[Dataset records]
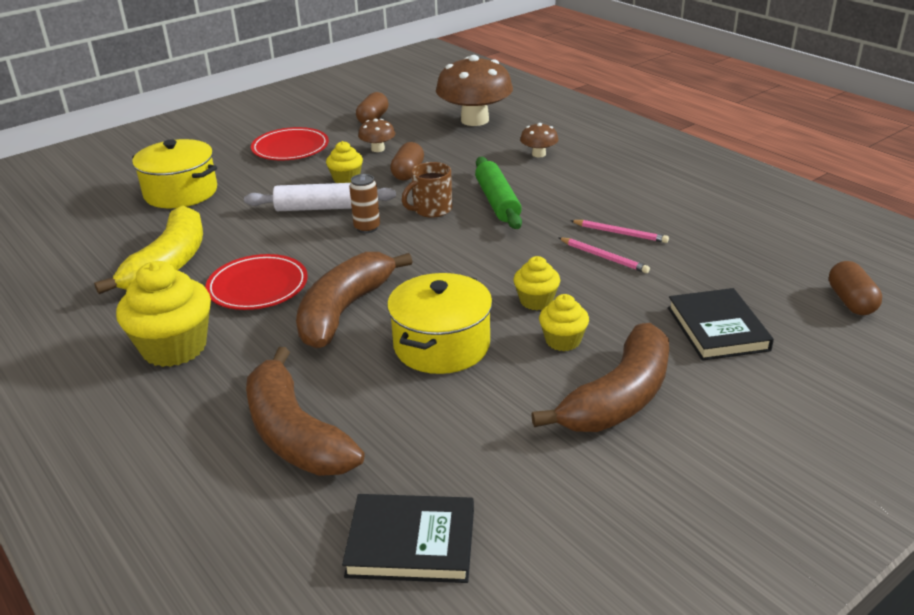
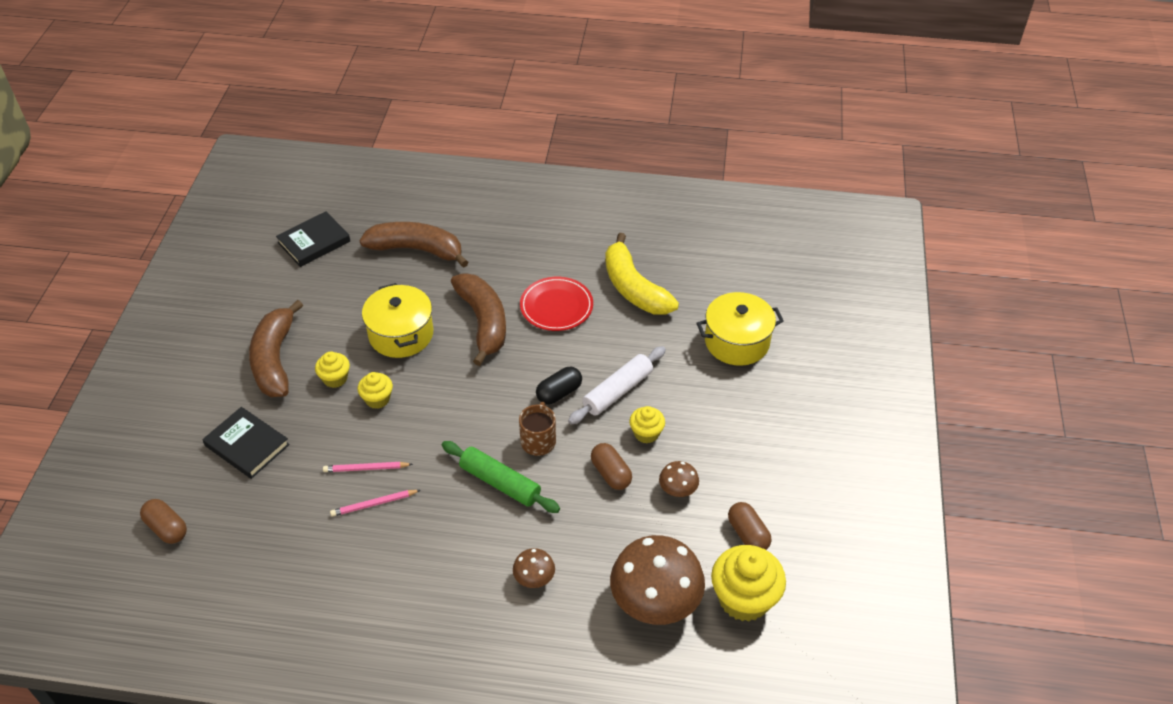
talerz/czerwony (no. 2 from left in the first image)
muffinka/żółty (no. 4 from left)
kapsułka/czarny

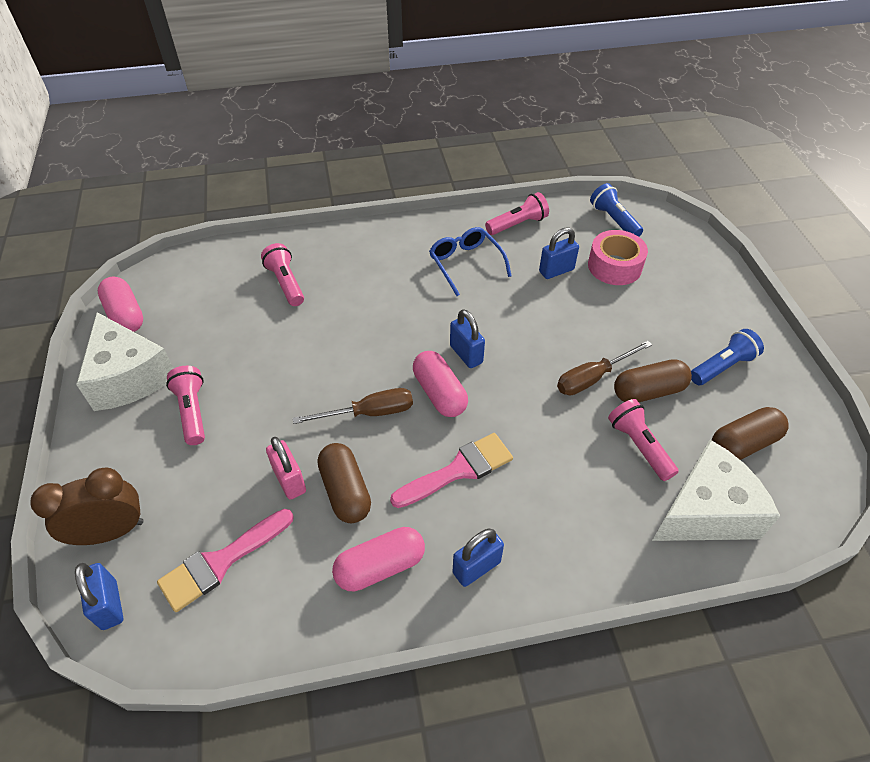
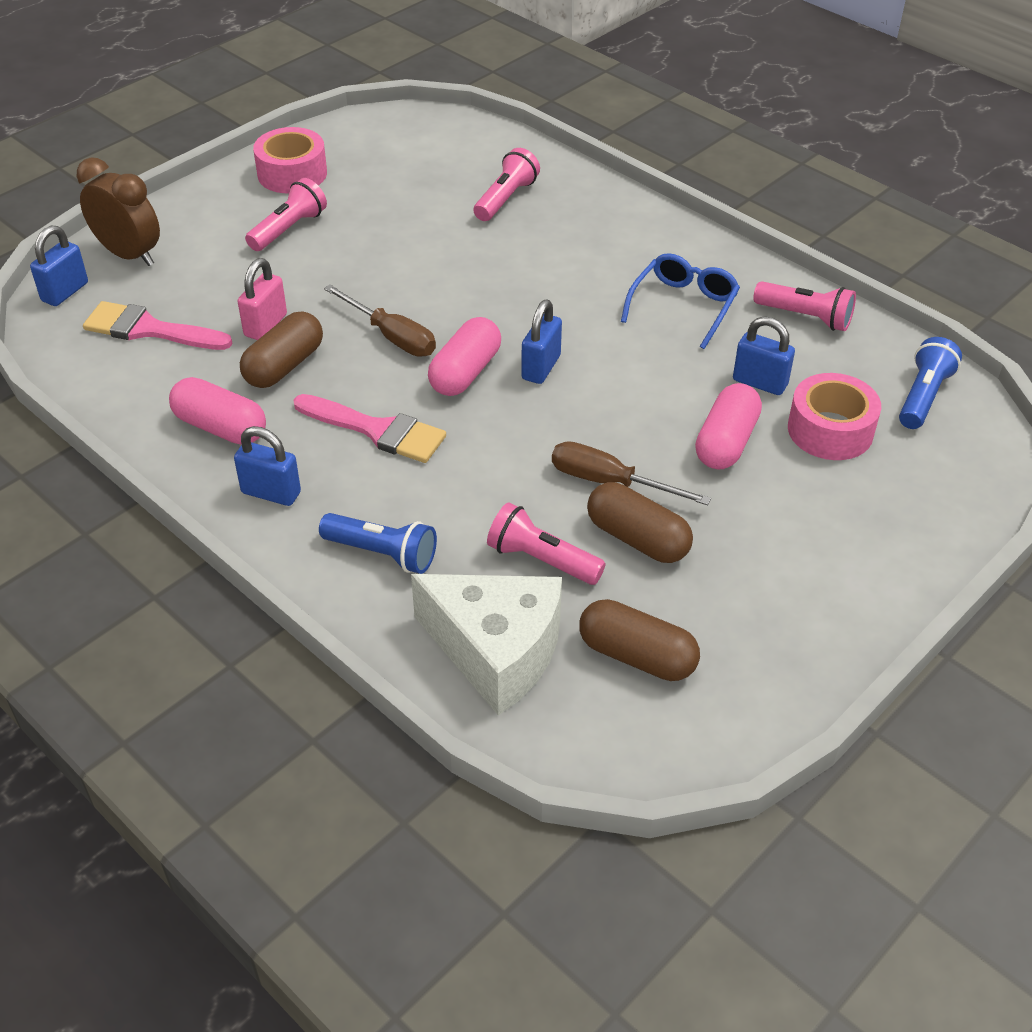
kapsułka/różowy (no. 3 from left)
latarka/niebieski (no. 1 from left)
taśma klejąca/różowy (no. 1 from left)
latarka/różowy (no. 3 from left)

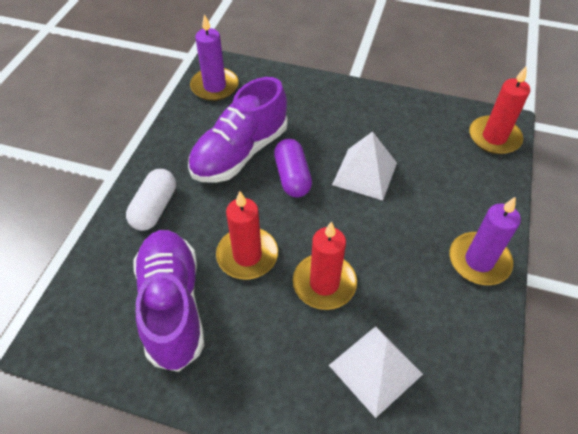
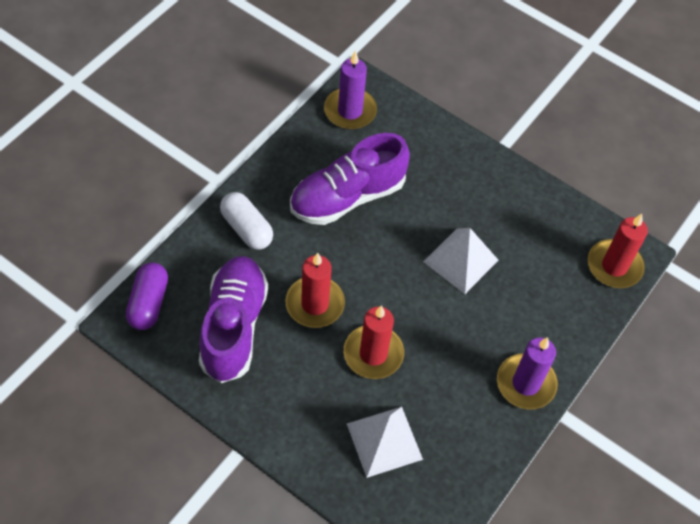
kapsułka/fioletowy
kapsułka/biały

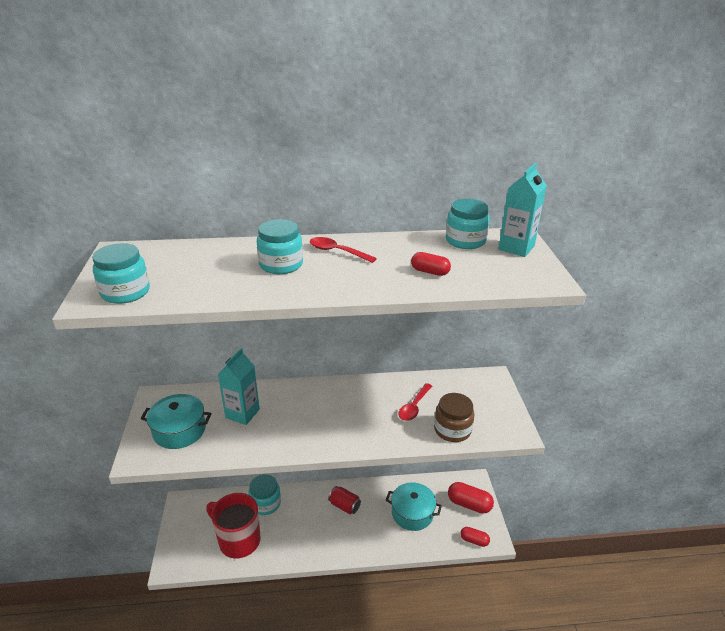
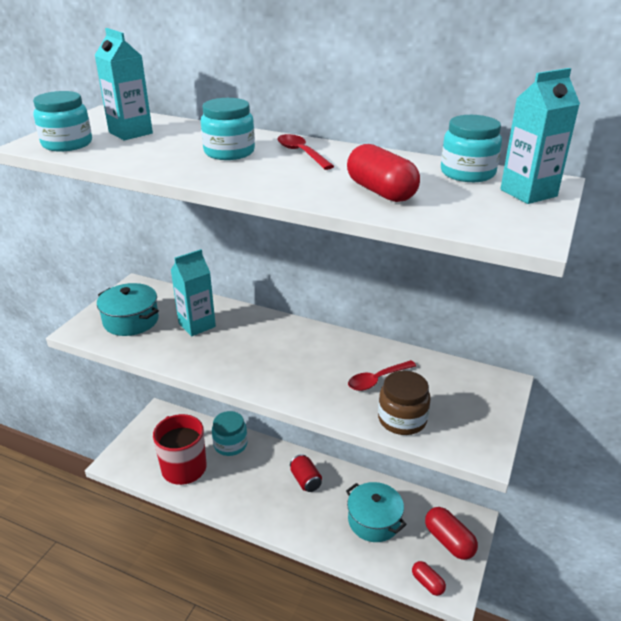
karton mleka/turkusowy (no. 1 from left)
kapsułka/czerwony (no. 1 from left)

> [Task brief]: What is needed is every entry written out word for word, with no pictures.

> [Answer section]:
talerz/czerwony (no. 2 from left in the first image)
muffinka/żółty (no. 4 from left)
kapsułka/czarny

kapsułka/różowy (no. 3 from left)
latarka/niebieski (no. 1 from left)
taśma klejąca/różowy (no. 1 from left)
latarka/różowy (no. 3 from left)

kapsułka/fioletowy
kapsułka/biały

karton mleka/turkusowy (no. 1 from left)
kapsułka/czerwony (no. 1 from left)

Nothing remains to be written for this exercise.